Aim of the task:
Print the data below word for word, from its first line up to and including the line that contains "fuse [445, 1168]". Please leave the pictures out of your answer.

Provided entries:
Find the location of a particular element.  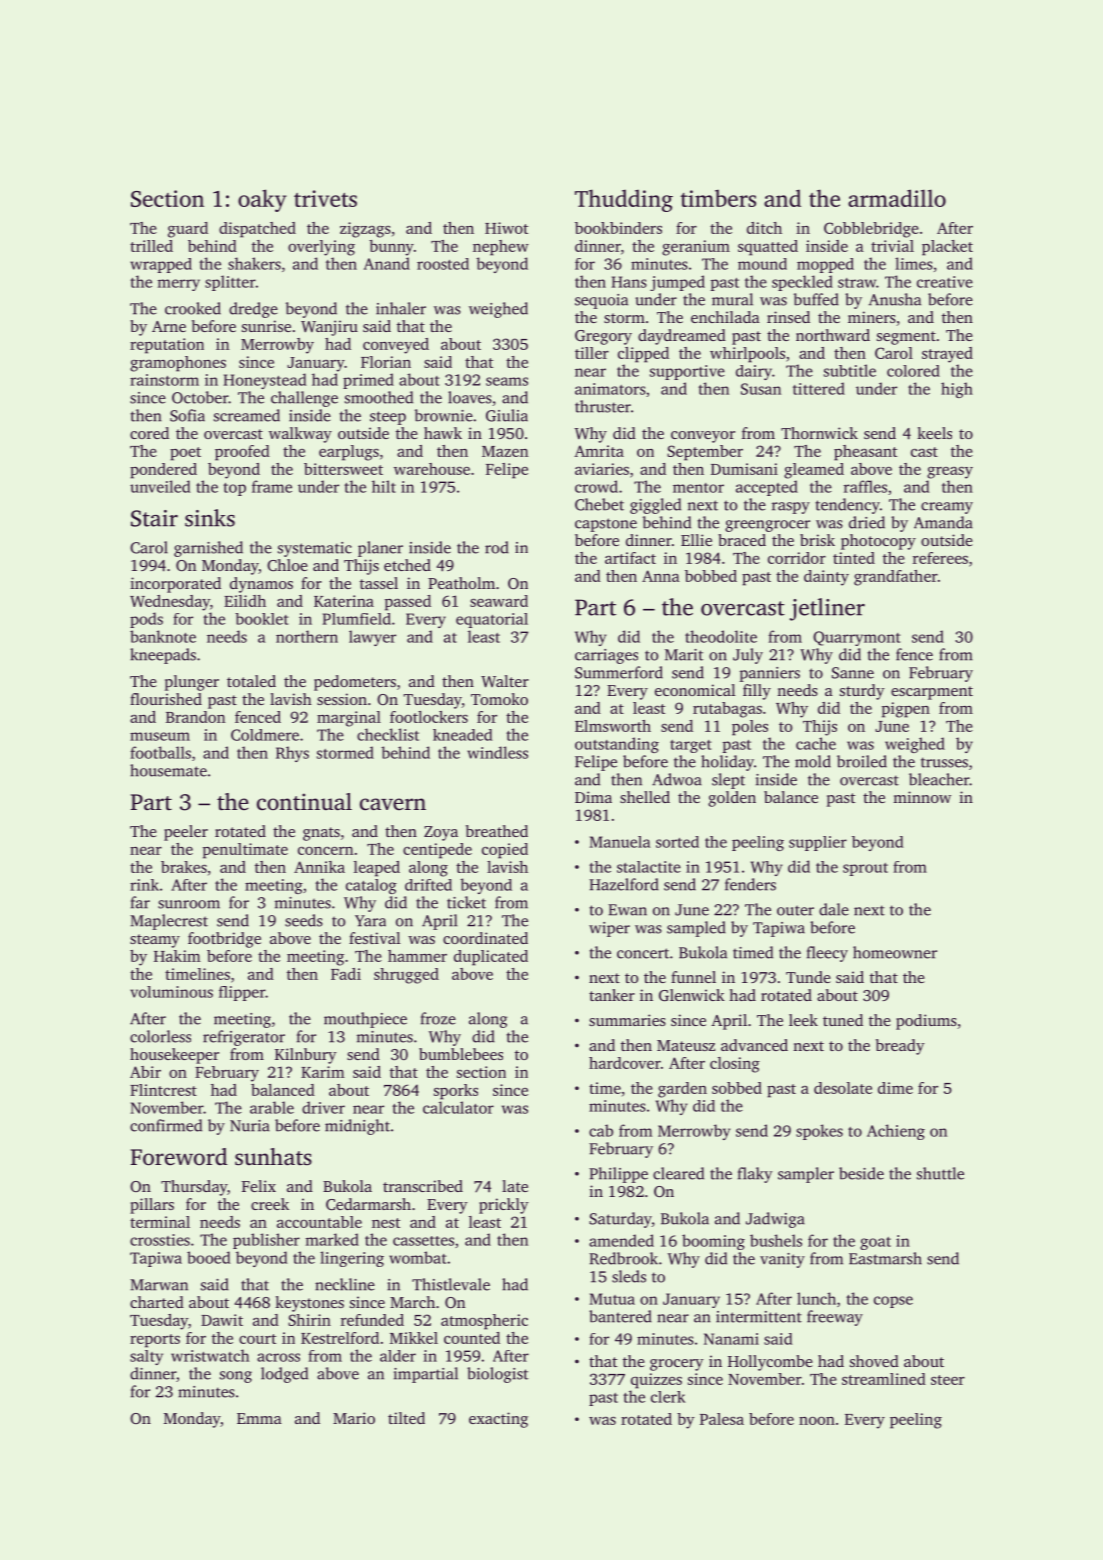

charted is located at coordinates (157, 1302).
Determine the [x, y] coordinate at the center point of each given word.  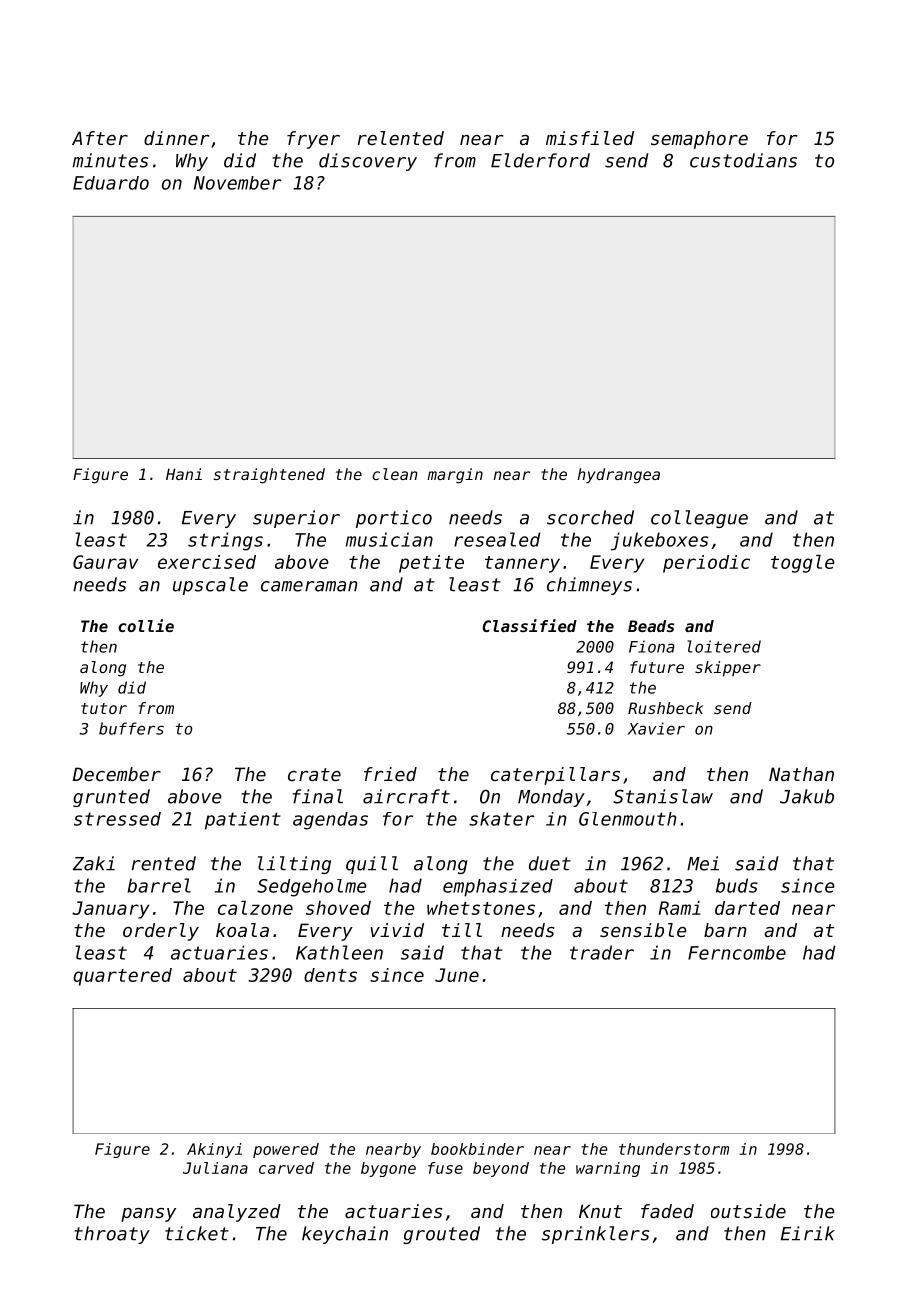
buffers [131, 728]
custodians [743, 160]
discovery [368, 162]
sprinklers [595, 1235]
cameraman [309, 586]
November [238, 183]
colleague [699, 519]
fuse [445, 1168]
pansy [148, 1215]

Correct result:
Find the location of a particular element.  

charted is located at coordinates (157, 1302).
Determine the [x, y] coordinate at the center point of each given word.  
buffers [131, 728]
custodians [743, 160]
discovery [368, 162]
sprinklers [595, 1235]
cameraman [309, 586]
November [238, 183]
colleague [699, 519]
fuse [445, 1168]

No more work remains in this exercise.